● TASK INSTRUCTIONS:
Without including any pictures, retype exactly the lines from the top of the records through the line containing "grey truck [607,415,678,465] -> none", that final line included.

Image change detection data:

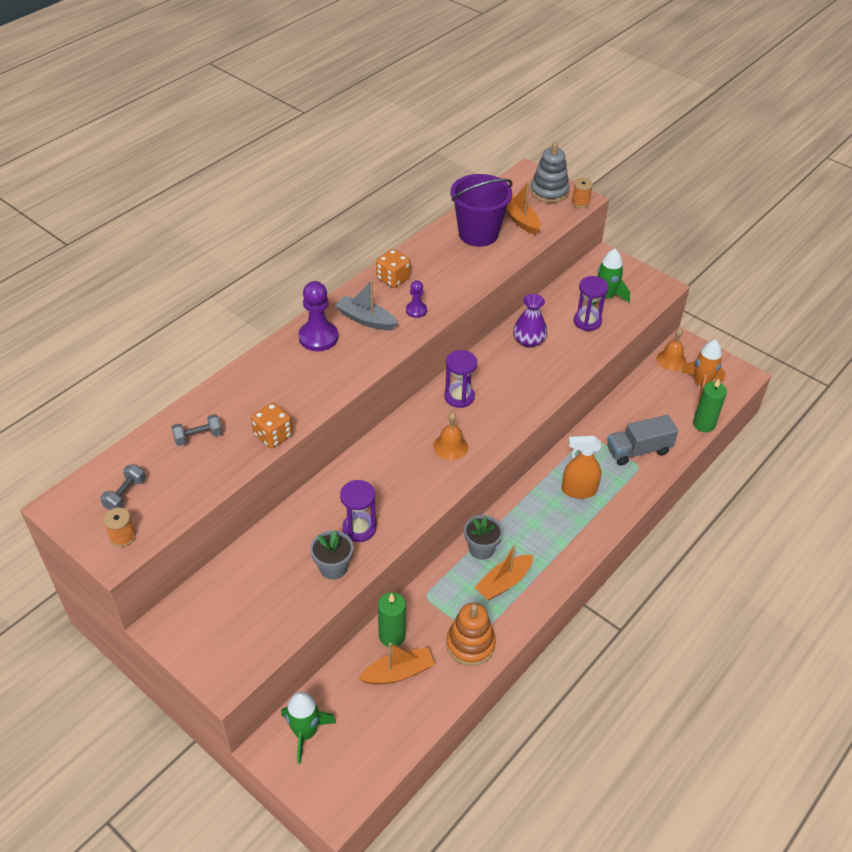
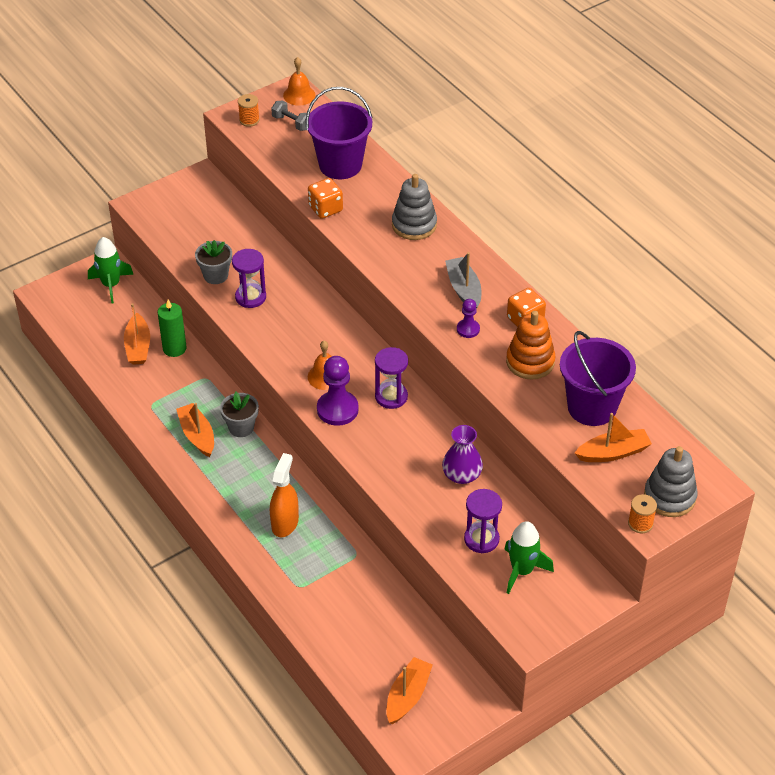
camera: 105 degrees right, 0 degrees up
grey dumbbell [171,414,222,446] -> purple bucket [306,87,373,179]
purple pawn [298,281,338,351] -> purple pawn moved to [317,356,359,426]
grey boat [335,280,398,330] -> grey boat turned 60 degrees counterclockwise [445,252,481,309]
orange stacking toy [446,603,496,666] -> orange stacking toy moved to [506,311,556,380]
grey truck [607,415,678,465] -> none
orange bell [656,328,687,371] -> orange bell moved to [283,57,315,106]
orange rocket [681,340,725,402] -> orange boat [386,657,433,724]
green candle [693,379,727,432] -> none
none -> grey stacking toy [392,174,437,240]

● OUTPUT BELOW:
camera: 105 degrees right, 0 degrees up
grey dumbbell [171,414,222,446] -> purple bucket [306,87,373,179]
purple pawn [298,281,338,351] -> purple pawn moved to [317,356,359,426]
grey boat [335,280,398,330] -> grey boat turned 60 degrees counterclockwise [445,252,481,309]
orange stacking toy [446,603,496,666] -> orange stacking toy moved to [506,311,556,380]
grey truck [607,415,678,465] -> none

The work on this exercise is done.